-- Records for the exercise follows --
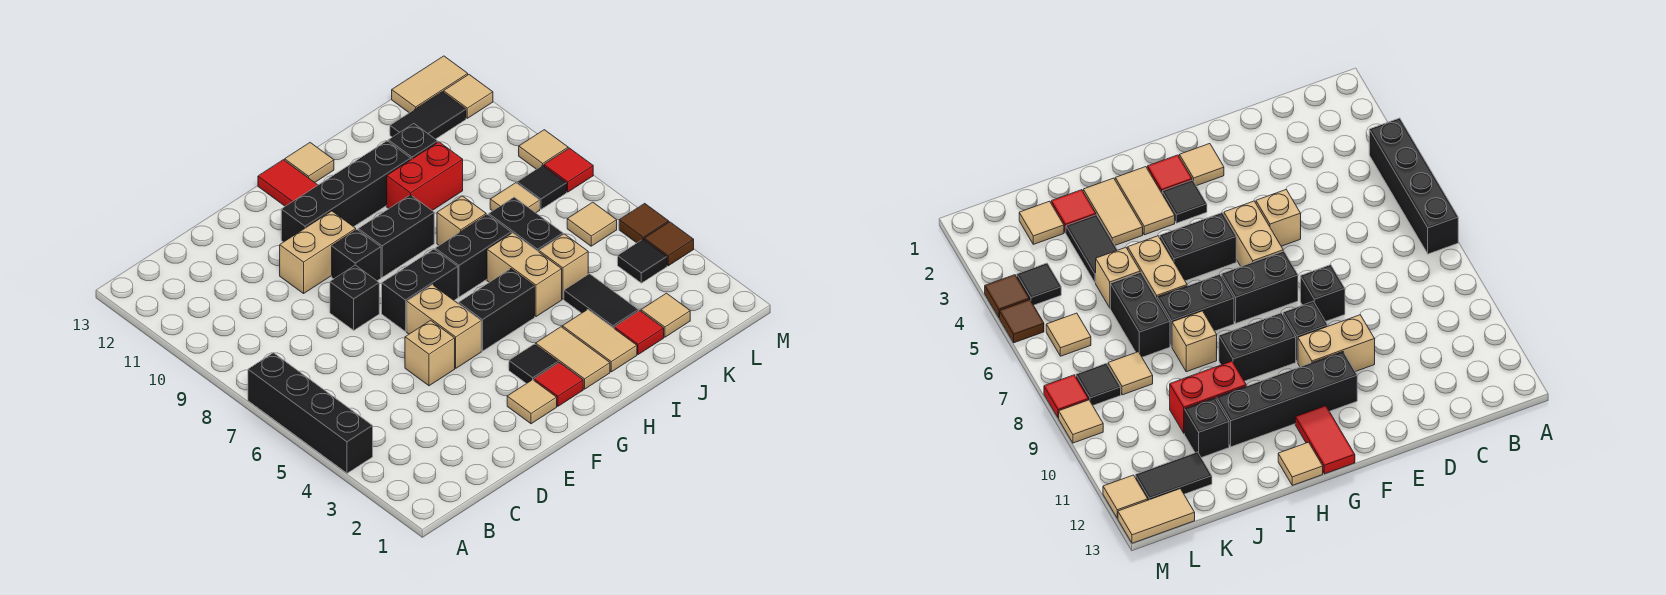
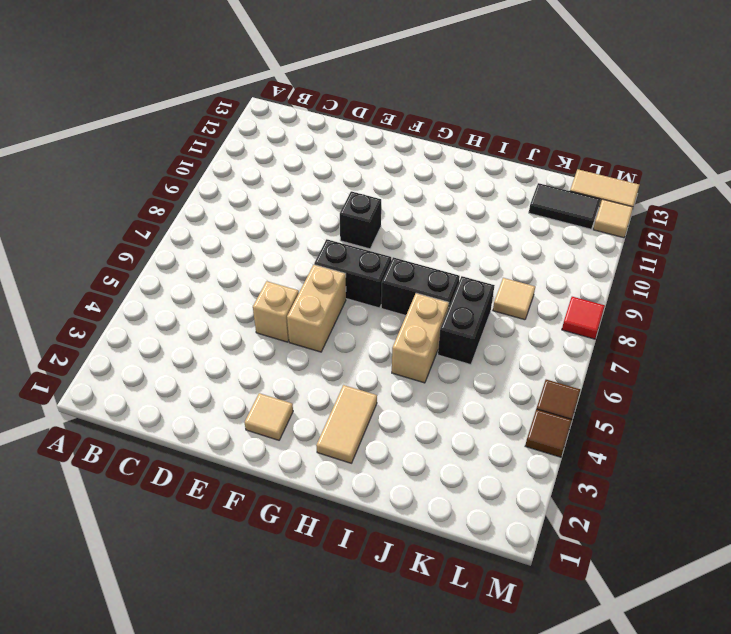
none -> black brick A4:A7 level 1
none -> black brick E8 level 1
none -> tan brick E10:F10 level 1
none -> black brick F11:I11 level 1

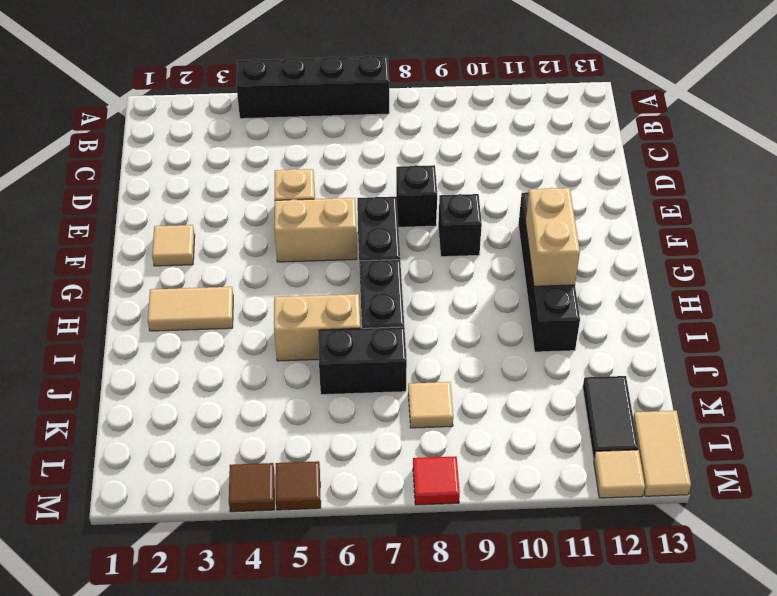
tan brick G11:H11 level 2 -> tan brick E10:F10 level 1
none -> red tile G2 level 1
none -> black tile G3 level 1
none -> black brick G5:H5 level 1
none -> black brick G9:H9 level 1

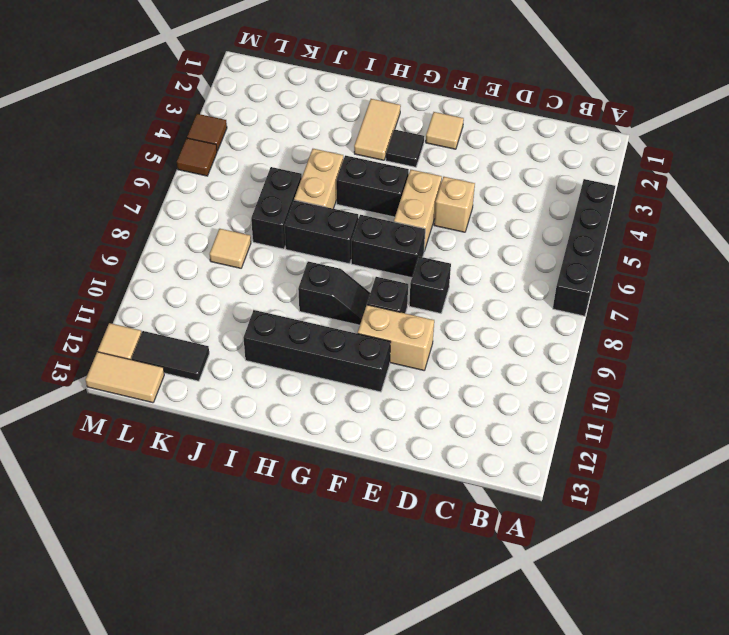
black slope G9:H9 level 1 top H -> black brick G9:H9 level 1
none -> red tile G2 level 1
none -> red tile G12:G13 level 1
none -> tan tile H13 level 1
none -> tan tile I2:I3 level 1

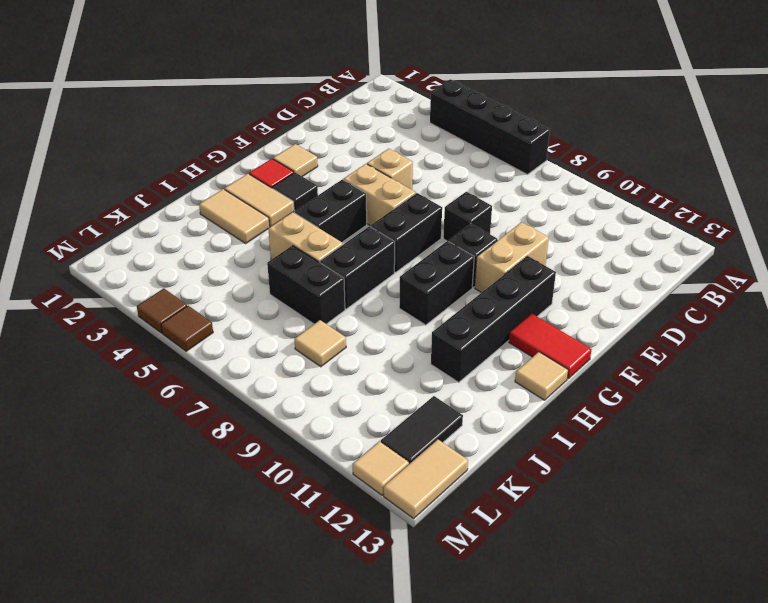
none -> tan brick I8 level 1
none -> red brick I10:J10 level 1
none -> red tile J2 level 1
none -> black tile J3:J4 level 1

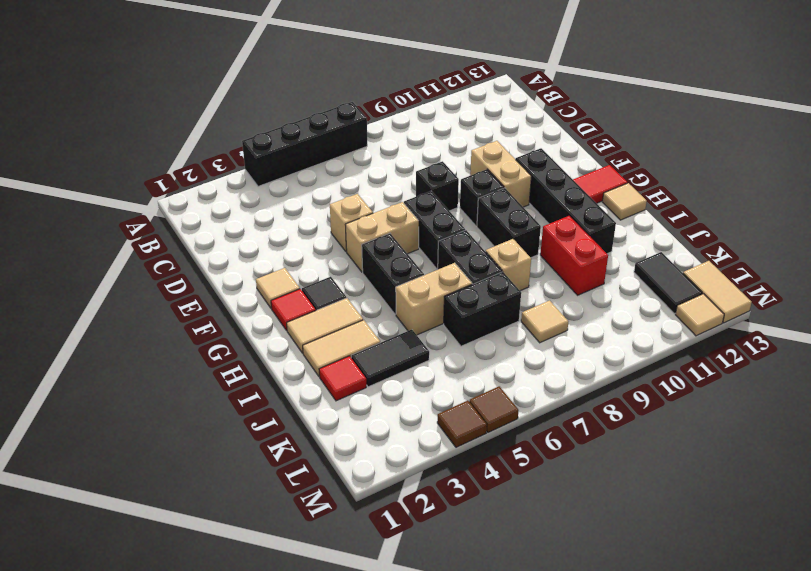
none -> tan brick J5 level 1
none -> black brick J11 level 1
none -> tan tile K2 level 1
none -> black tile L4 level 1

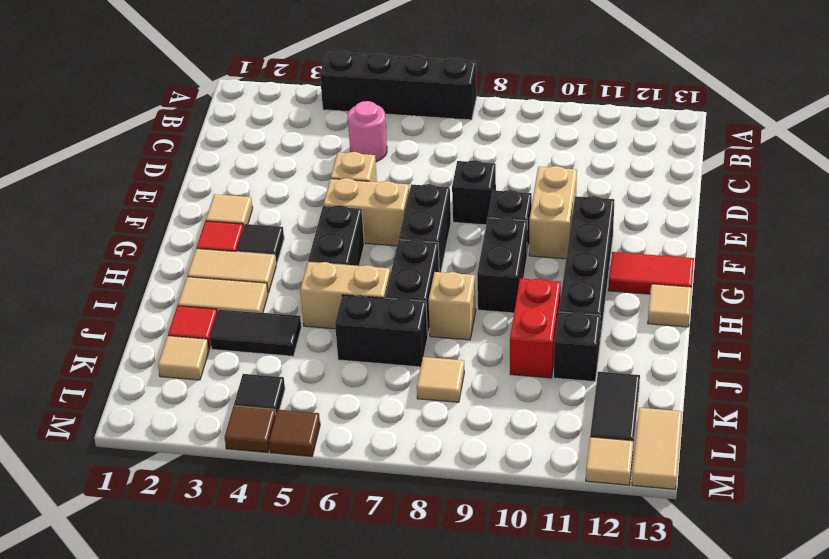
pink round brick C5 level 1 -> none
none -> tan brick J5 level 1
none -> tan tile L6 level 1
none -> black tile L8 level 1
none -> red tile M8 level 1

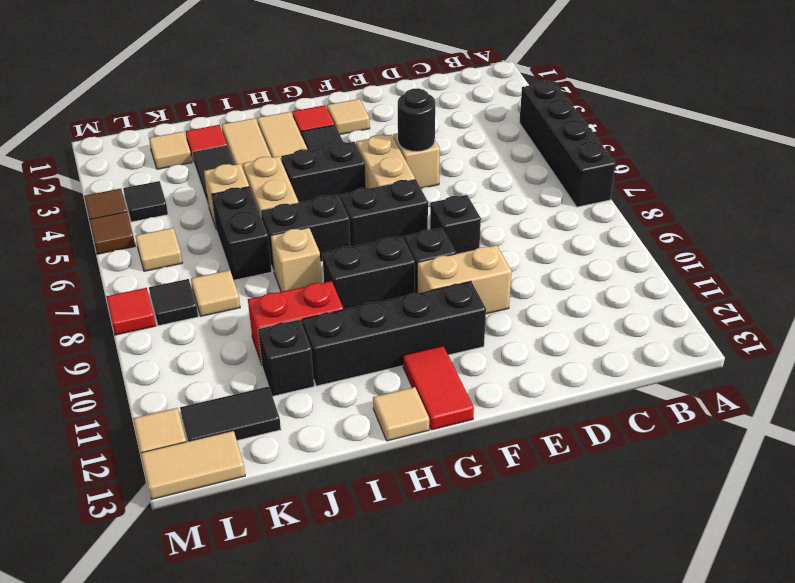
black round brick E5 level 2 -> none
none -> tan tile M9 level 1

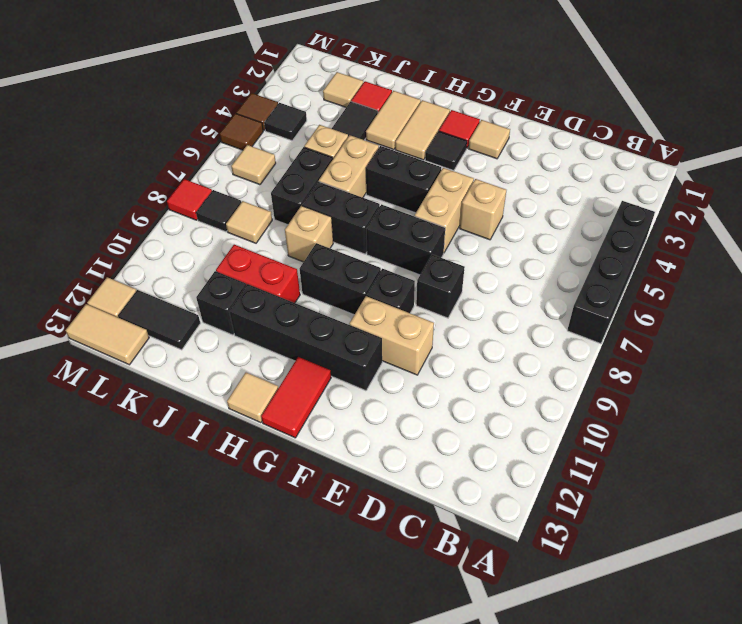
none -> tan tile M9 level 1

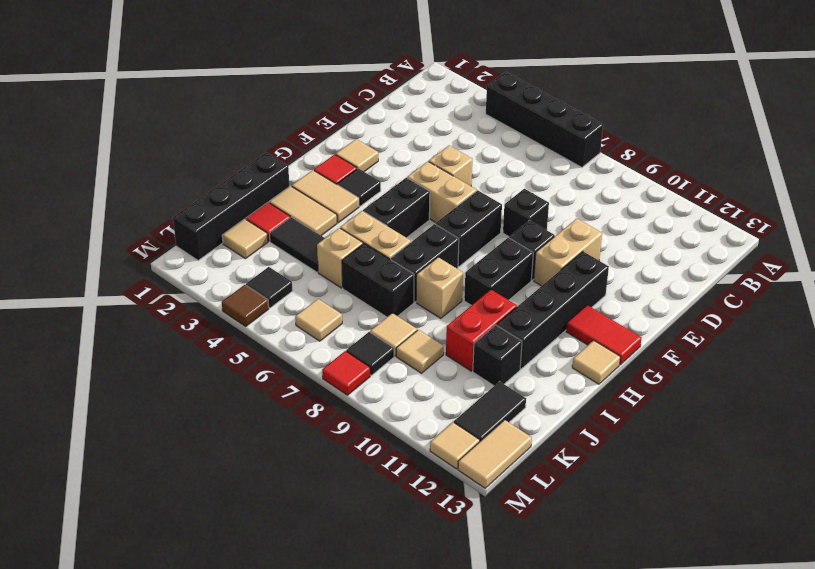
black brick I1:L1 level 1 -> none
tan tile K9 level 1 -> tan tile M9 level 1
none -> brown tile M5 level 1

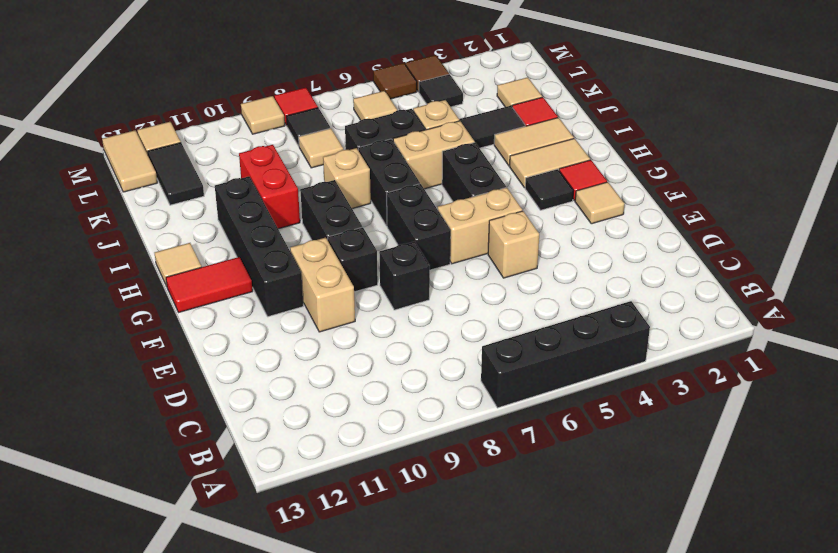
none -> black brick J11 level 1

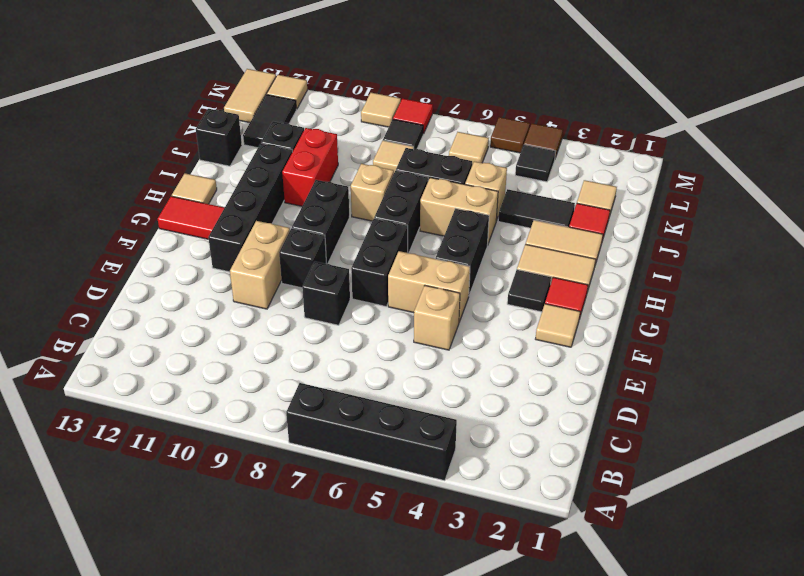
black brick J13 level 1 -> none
-- Records for the exercise concluded --
-- Records for the exercise follows --
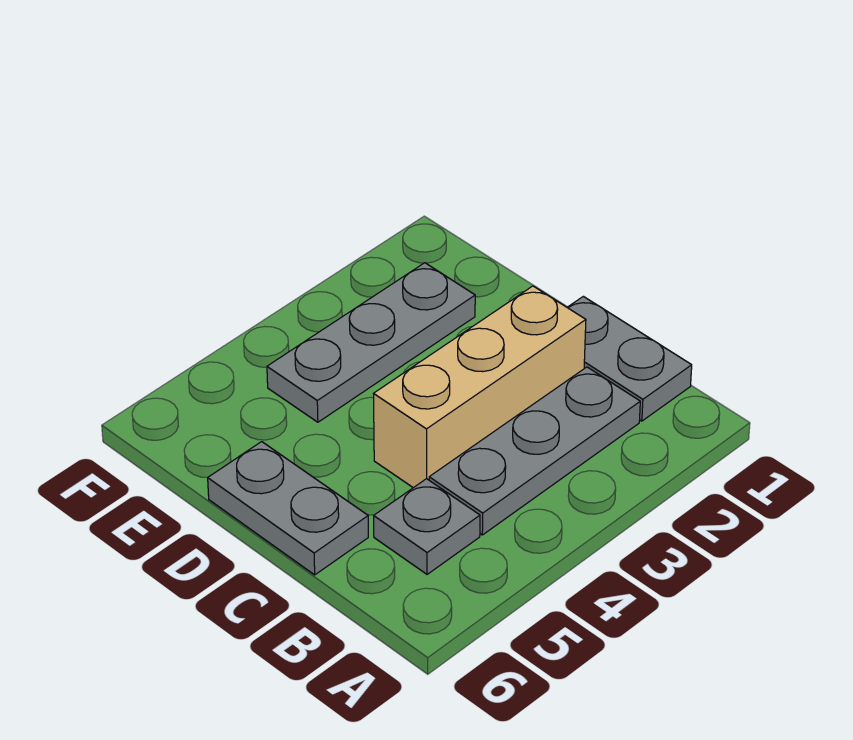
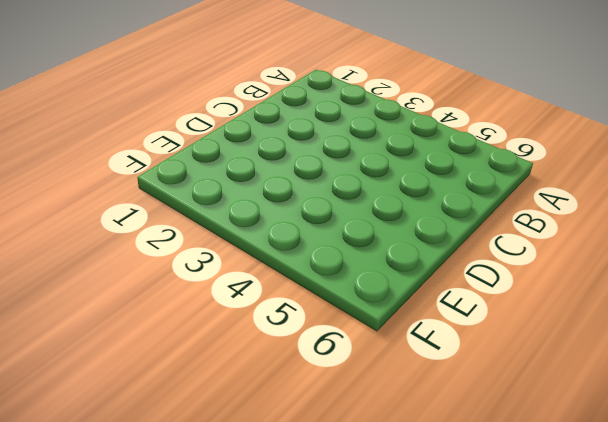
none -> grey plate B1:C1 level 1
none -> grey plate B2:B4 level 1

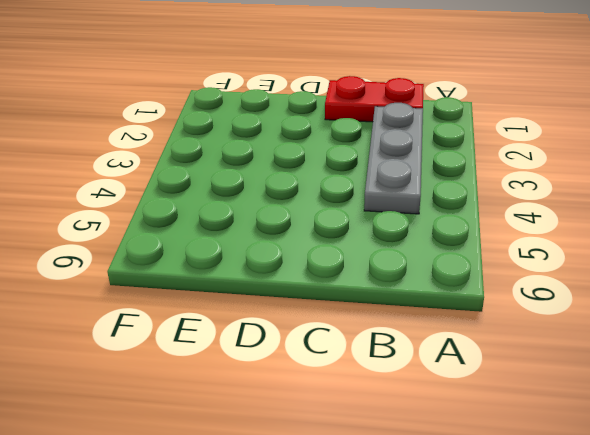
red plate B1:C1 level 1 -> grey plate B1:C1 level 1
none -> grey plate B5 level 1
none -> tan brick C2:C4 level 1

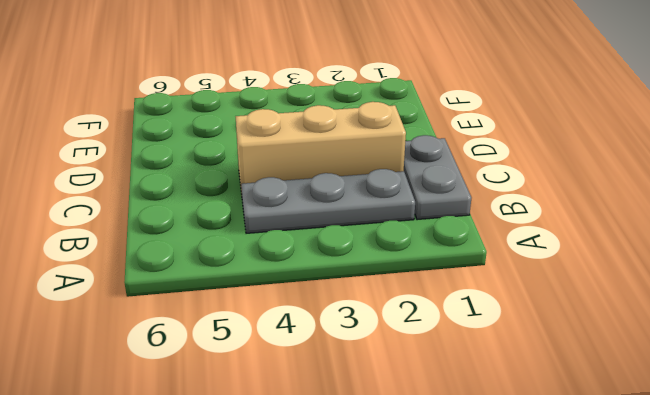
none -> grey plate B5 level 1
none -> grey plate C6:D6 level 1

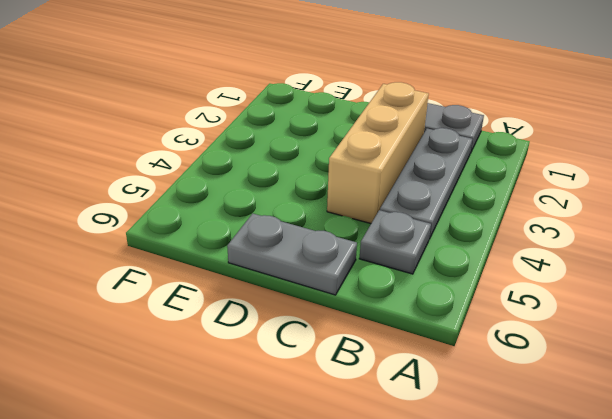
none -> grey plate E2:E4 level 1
-- Records for the exercise concluded --
-- Records for the exercise follows --
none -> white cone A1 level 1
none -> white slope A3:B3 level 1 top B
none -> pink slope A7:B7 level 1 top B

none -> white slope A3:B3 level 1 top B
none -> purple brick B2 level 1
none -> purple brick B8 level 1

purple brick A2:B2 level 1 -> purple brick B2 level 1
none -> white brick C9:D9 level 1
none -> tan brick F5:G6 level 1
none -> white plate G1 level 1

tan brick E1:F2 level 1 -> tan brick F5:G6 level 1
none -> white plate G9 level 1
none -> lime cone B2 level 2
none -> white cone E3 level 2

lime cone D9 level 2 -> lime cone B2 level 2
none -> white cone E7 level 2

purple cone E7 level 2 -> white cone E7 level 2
-- Records for the exercise concluded --
* [About this exercise]
Take every line from the records above that has the word "cone" and copy it.

* [Task output]
none -> white cone A1 level 1
none -> lime cone B2 level 2
none -> white cone E3 level 2
lime cone D9 level 2 -> lime cone B2 level 2
none -> white cone E7 level 2
purple cone E7 level 2 -> white cone E7 level 2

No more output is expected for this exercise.